**** SOURCE DATA

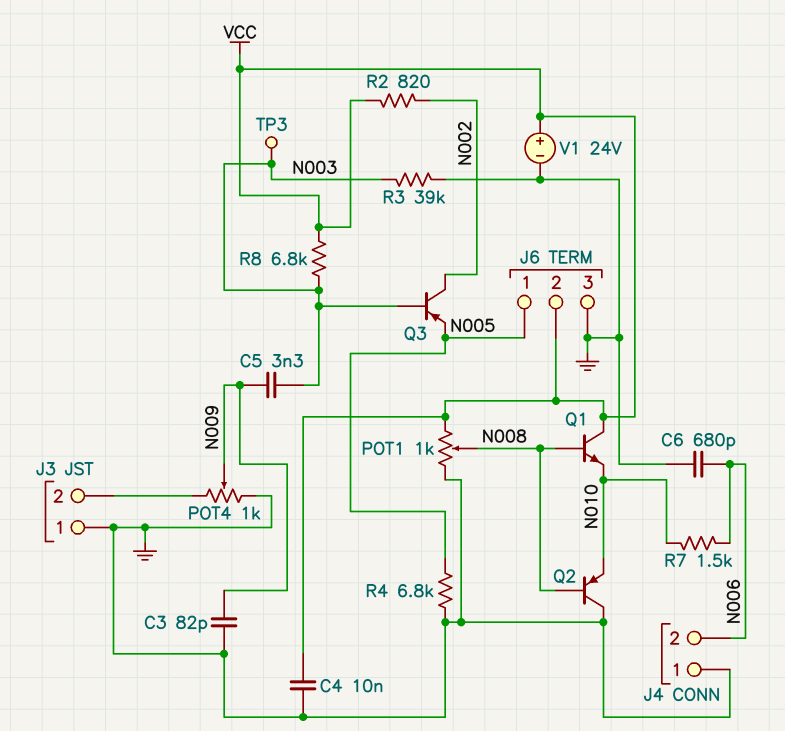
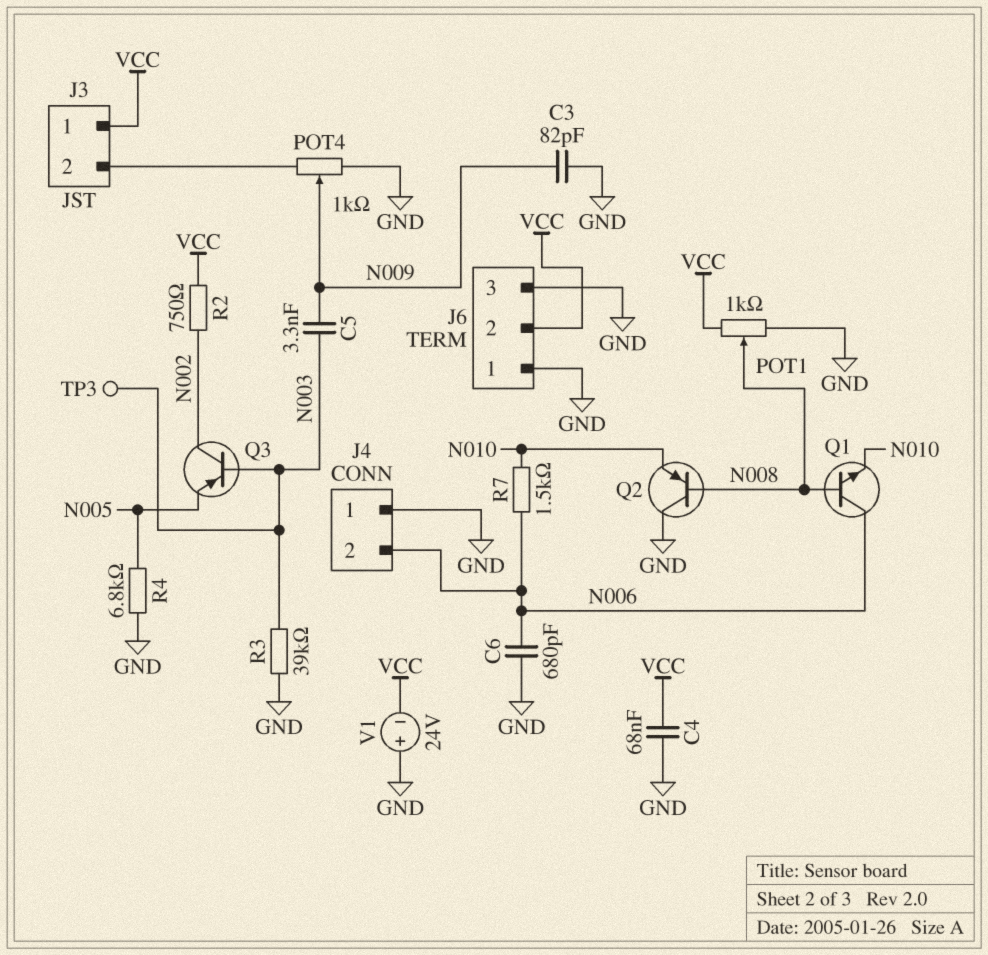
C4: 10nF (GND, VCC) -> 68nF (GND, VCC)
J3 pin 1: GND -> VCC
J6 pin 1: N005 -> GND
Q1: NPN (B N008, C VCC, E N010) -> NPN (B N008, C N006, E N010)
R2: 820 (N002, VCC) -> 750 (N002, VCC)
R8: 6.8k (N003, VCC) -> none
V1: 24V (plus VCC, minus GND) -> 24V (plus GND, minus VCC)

********

WHAT NEEDS TO BE DONE>
Output all of the entries once more, word for word, with the images removed.

RESPONSE TO THE EXERCISE>
C4: 10nF (GND, VCC) -> 68nF (GND, VCC)
J3 pin 1: GND -> VCC
J6 pin 1: N005 -> GND
Q1: NPN (B N008, C VCC, E N010) -> NPN (B N008, C N006, E N010)
R2: 820 (N002, VCC) -> 750 (N002, VCC)
R8: 6.8k (N003, VCC) -> none
V1: 24V (plus VCC, minus GND) -> 24V (plus GND, minus VCC)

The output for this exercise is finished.